■ **Work to be completed**: Lines before the one containing "blue wallet: 1 -> 0" are to be skipped; reproduce that line and the rest of the records below exactly.

■ **Provided records**:
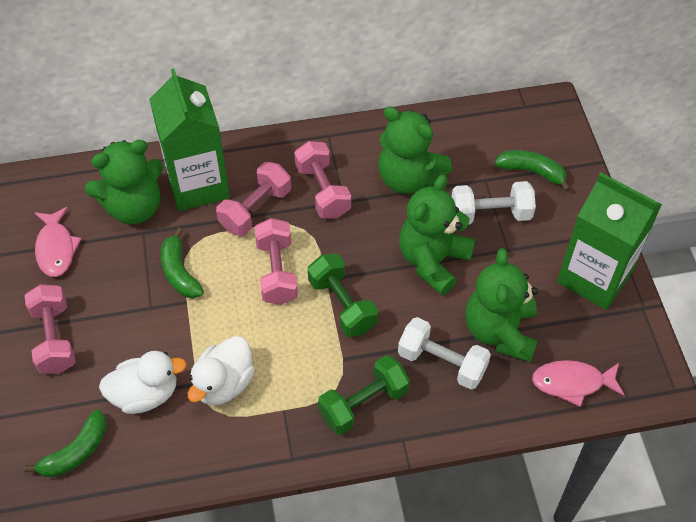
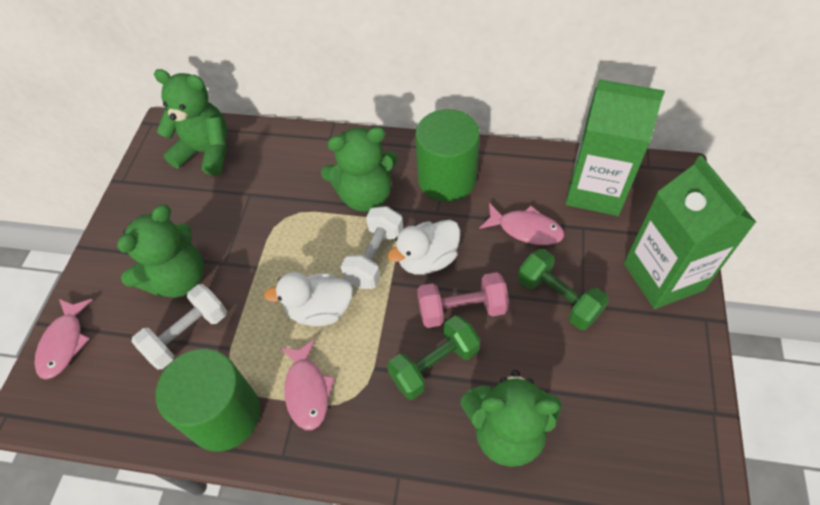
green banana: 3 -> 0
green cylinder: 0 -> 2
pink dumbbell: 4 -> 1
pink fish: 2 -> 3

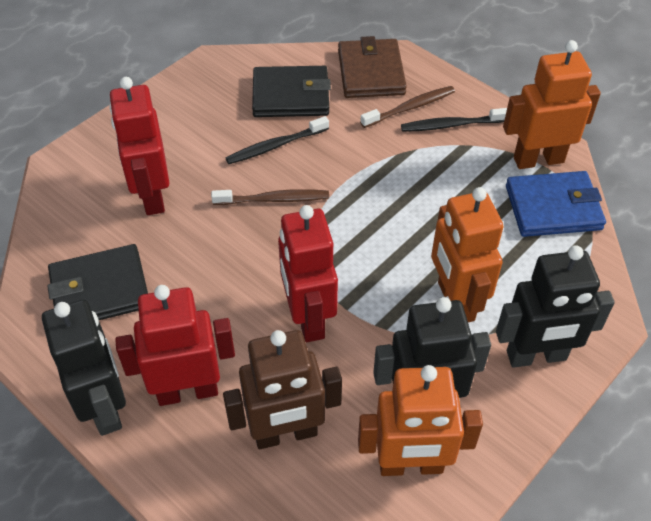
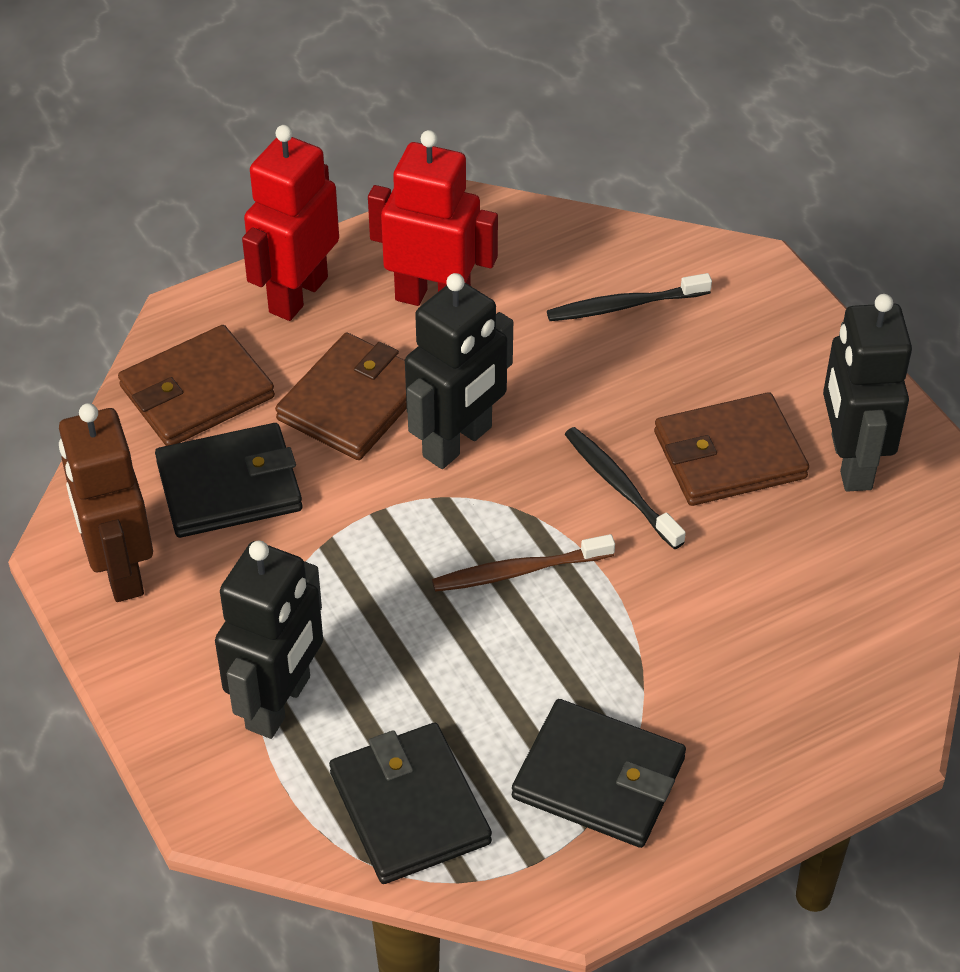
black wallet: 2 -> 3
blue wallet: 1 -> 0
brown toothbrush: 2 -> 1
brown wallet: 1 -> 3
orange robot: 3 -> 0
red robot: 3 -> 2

■ **Expected output**:
blue wallet: 1 -> 0
brown toothbrush: 2 -> 1
brown wallet: 1 -> 3
orange robot: 3 -> 0
red robot: 3 -> 2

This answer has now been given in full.